● **Instructions to follow**: Quote every line of the data below as it stands, omitting pictures.

Begin Records provided

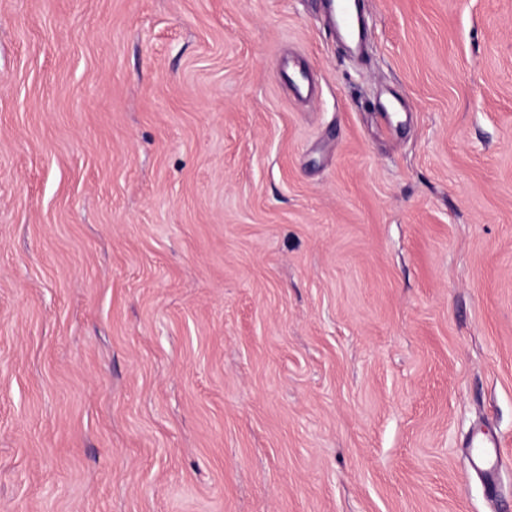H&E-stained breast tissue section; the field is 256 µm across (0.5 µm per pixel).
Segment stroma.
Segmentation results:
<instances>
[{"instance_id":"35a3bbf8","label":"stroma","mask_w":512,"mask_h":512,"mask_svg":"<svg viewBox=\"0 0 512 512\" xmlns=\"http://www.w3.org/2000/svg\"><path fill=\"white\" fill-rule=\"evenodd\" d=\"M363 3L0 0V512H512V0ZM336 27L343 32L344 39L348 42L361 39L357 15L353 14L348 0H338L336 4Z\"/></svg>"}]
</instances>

End Records provided

● **Worked solution**:
H&E-stained breast tissue section; the field is 256 µm across (0.5 µm per pixel).
Segment stroma.
Segmentation results:
<instances>
[{"instance_id":"35a3bbf8","label":"stroma","mask_w":512,"mask_h":512,"mask_svg":"<svg viewBox=\"0 0 512 512\" xmlns=\"http://www.w3.org/2000/svg\"><path fill=\"white\" fill-rule=\"evenodd\" d=\"M363 3L0 0V512H512V0ZM336 27L343 32L344 39L348 42L361 39L357 15L353 14L348 0H338L336 4Z\"/></svg>"}]
</instances>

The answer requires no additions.